In the data below, find every line that has the string "banana", and copy it.

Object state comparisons
________________

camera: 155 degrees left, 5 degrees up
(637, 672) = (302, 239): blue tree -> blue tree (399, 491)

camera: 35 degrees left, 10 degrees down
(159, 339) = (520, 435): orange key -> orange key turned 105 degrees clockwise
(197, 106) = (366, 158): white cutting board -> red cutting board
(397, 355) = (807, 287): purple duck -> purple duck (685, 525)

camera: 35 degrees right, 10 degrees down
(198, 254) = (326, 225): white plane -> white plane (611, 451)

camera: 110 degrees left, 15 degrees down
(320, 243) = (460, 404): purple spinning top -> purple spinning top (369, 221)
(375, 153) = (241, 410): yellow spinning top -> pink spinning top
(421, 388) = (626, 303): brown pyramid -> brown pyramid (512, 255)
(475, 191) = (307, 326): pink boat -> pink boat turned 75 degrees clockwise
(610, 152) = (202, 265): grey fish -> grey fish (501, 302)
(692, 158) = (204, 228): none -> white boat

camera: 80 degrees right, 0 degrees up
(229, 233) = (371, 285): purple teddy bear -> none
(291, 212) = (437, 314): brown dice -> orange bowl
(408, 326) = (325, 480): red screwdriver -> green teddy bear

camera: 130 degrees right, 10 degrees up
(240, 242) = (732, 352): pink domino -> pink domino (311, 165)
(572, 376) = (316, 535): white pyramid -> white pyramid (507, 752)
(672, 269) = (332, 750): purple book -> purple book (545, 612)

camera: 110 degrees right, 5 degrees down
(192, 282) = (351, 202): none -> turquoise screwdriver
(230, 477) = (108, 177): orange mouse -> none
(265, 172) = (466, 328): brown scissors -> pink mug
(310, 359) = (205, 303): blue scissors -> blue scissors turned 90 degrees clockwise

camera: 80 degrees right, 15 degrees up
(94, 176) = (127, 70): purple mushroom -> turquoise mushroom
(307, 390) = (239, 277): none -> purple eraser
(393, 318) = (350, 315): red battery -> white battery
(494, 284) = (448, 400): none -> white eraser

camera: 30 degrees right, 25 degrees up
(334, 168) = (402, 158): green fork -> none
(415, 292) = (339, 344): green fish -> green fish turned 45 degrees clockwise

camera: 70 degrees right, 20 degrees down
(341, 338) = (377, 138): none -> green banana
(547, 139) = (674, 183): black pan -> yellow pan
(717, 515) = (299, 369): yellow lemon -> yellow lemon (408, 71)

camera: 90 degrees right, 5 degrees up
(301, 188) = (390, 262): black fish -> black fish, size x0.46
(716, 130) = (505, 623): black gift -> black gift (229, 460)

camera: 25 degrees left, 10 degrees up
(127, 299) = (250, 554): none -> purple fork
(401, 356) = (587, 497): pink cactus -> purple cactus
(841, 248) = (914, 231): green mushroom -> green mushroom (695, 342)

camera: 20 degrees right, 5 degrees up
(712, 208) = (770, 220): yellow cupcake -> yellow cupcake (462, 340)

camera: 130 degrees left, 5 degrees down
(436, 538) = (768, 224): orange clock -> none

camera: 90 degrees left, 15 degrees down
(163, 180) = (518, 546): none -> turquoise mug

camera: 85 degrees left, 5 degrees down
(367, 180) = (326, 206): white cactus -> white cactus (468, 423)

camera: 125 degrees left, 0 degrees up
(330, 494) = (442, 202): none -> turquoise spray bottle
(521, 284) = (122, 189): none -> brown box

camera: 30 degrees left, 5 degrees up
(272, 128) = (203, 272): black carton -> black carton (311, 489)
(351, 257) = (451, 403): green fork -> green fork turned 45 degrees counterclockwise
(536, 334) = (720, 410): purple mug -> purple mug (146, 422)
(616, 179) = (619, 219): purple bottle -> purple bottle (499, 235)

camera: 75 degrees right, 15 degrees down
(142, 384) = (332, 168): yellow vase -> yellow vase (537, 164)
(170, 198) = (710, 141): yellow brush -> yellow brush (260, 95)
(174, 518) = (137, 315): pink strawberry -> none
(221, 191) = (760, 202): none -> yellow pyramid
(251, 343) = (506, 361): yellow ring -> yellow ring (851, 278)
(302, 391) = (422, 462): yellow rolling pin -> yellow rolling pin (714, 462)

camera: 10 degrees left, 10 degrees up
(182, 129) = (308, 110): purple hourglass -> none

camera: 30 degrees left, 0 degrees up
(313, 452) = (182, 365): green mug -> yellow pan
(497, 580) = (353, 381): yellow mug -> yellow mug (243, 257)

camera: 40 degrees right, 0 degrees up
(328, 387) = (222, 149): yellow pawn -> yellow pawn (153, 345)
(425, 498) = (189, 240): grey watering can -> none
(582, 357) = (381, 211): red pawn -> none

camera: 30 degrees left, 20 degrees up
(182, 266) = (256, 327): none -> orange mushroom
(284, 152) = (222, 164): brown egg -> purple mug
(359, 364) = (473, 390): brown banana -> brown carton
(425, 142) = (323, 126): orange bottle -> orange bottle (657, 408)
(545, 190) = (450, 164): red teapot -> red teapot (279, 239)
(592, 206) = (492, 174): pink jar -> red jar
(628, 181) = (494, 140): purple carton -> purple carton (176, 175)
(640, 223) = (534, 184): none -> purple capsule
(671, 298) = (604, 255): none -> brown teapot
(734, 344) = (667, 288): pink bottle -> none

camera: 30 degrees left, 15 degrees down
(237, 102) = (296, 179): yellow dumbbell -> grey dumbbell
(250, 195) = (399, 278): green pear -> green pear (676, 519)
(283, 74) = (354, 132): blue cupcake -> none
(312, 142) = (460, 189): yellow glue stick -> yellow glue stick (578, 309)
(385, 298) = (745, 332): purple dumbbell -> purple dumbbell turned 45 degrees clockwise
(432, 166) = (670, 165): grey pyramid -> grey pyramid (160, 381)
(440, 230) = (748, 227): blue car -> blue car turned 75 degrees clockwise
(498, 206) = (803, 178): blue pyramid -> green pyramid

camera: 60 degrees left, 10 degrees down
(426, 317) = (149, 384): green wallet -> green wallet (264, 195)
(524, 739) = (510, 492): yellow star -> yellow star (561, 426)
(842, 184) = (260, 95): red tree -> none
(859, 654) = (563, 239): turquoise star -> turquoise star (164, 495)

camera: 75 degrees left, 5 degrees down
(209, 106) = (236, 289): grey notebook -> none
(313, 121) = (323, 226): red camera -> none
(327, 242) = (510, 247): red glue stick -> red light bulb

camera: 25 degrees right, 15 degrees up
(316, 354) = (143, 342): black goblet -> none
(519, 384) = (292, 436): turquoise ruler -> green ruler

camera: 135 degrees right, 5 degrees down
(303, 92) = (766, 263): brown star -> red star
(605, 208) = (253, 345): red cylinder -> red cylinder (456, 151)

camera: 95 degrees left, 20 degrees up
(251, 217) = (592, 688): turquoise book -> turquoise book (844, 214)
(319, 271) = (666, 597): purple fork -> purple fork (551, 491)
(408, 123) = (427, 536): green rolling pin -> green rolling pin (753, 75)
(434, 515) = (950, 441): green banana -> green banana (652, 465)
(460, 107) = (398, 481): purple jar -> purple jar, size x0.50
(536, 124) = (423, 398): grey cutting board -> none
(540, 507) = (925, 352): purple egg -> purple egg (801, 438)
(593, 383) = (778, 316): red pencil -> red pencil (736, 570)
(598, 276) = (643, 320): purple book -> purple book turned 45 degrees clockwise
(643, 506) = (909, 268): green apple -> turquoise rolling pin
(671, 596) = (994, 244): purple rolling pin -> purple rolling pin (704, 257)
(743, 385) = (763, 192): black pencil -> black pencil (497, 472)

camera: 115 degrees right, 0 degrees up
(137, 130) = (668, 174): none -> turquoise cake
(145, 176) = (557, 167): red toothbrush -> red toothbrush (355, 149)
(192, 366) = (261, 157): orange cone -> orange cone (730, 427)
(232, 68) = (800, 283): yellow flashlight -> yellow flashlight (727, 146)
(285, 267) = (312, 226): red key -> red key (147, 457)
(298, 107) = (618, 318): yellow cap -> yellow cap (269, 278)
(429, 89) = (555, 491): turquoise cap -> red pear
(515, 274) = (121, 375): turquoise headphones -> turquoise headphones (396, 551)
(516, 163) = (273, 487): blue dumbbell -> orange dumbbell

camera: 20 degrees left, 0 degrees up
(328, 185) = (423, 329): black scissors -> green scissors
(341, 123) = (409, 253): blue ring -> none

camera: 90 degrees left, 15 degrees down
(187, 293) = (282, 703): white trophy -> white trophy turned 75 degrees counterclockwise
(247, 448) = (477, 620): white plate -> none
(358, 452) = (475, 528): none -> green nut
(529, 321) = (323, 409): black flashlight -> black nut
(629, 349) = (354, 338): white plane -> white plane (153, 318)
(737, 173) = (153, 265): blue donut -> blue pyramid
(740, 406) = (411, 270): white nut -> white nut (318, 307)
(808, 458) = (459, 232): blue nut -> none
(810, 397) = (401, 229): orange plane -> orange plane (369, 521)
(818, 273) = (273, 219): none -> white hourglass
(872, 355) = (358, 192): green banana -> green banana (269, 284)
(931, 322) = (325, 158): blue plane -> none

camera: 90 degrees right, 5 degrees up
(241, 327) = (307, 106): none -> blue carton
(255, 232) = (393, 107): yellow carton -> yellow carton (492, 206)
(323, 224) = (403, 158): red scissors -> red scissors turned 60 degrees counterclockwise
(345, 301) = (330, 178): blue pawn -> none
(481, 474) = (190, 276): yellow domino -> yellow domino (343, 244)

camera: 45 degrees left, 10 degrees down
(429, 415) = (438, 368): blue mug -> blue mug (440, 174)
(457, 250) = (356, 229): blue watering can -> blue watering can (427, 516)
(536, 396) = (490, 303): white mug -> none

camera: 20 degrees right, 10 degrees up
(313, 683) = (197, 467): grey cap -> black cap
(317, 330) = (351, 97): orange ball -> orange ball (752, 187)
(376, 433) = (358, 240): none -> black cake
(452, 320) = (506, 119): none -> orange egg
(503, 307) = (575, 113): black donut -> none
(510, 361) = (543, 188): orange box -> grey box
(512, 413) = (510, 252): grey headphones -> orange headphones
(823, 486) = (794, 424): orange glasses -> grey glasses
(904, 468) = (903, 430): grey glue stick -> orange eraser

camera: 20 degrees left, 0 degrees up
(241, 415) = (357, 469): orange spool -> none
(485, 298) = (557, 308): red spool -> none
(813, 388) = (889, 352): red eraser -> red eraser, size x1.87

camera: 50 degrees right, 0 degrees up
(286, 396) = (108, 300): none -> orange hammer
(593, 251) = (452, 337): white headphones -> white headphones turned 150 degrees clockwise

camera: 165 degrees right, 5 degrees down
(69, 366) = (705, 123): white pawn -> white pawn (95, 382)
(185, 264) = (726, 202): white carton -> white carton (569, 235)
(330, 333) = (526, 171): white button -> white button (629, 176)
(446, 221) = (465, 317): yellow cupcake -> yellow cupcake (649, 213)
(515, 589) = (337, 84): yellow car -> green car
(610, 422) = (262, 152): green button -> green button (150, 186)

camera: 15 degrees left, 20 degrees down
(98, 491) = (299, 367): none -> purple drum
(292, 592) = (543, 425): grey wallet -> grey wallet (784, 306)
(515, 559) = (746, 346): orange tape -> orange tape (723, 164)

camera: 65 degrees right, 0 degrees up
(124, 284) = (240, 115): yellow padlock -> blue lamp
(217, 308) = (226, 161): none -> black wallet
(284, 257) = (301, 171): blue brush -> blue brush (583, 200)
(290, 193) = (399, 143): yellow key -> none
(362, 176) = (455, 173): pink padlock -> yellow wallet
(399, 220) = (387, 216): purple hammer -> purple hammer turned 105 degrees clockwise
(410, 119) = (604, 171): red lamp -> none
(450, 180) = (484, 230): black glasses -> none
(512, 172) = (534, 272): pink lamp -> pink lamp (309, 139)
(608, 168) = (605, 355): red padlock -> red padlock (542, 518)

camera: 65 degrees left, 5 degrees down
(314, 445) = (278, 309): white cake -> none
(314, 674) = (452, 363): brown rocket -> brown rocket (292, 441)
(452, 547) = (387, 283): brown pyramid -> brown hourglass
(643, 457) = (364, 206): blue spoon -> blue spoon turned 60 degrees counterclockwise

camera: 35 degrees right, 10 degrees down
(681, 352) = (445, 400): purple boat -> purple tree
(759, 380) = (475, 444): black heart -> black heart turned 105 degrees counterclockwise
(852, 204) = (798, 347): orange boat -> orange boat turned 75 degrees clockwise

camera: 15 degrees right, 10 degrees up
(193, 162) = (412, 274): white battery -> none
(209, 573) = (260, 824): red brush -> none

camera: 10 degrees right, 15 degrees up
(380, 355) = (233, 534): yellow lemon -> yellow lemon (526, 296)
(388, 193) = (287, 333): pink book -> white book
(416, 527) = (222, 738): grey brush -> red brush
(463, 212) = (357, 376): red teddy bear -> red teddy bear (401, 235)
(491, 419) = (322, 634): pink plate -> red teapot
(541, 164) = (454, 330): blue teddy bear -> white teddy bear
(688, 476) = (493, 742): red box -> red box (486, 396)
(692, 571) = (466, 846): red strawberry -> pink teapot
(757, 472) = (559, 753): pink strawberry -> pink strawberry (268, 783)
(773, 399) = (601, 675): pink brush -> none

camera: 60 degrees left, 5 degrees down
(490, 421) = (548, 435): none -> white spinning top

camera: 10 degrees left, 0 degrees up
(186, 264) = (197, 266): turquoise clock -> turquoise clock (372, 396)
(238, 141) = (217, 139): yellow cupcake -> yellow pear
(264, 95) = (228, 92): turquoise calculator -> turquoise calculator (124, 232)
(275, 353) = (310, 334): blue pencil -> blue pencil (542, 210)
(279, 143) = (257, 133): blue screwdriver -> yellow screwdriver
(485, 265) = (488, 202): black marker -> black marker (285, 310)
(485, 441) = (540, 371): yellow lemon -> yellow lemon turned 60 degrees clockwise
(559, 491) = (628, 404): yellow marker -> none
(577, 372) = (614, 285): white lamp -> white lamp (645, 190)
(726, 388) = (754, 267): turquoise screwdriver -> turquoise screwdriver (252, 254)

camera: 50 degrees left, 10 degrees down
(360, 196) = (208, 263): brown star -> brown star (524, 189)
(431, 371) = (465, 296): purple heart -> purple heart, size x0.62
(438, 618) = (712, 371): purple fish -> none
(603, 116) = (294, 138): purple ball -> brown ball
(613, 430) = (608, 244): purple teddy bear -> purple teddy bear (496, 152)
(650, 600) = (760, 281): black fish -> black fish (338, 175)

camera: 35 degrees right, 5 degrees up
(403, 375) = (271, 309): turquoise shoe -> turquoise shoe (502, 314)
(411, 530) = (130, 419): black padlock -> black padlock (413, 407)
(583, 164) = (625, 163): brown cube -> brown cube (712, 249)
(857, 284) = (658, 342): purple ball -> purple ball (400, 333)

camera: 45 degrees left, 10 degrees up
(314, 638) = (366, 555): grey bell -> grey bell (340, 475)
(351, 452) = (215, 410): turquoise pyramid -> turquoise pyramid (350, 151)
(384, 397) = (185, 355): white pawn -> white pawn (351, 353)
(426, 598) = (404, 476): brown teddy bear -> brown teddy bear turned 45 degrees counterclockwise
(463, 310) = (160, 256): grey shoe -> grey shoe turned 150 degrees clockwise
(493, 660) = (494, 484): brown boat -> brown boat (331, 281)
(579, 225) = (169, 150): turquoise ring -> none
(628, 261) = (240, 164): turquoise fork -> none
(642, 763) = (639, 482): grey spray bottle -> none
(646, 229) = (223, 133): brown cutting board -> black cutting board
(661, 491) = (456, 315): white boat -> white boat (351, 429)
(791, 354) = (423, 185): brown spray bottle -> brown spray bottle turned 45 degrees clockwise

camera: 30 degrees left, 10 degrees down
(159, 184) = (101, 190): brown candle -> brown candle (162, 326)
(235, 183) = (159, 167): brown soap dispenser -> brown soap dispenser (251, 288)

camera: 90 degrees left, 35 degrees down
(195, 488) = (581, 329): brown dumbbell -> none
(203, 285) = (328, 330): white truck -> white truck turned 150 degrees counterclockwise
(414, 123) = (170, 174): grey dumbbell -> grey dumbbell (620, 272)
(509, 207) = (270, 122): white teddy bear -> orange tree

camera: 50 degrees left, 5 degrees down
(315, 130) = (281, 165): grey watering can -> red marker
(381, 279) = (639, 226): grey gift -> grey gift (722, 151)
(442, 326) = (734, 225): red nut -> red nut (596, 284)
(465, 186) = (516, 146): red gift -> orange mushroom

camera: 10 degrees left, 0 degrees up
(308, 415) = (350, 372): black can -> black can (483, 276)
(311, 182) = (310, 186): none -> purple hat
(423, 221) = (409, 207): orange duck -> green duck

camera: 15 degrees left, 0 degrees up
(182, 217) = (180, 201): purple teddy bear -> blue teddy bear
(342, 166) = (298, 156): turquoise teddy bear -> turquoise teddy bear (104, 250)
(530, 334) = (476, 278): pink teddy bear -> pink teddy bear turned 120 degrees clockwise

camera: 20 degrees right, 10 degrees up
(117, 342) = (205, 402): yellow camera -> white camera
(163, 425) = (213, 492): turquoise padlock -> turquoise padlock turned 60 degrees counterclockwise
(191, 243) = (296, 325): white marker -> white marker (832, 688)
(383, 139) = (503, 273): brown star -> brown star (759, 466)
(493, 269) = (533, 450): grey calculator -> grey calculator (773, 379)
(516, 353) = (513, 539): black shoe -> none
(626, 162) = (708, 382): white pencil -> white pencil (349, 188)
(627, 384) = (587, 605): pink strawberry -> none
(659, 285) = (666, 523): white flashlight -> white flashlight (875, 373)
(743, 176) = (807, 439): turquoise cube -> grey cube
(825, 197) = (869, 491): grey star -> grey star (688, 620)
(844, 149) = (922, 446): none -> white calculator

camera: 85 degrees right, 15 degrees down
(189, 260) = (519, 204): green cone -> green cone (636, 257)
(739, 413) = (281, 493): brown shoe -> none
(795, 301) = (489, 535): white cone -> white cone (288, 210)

________________

**SOLUTION TO THIS TASK**
(341, 338) = (377, 138): none -> green banana
(359, 364) = (473, 390): brown banana -> brown carton
(434, 515) = (950, 441): green banana -> green banana (652, 465)
(872, 355) = (358, 192): green banana -> green banana (269, 284)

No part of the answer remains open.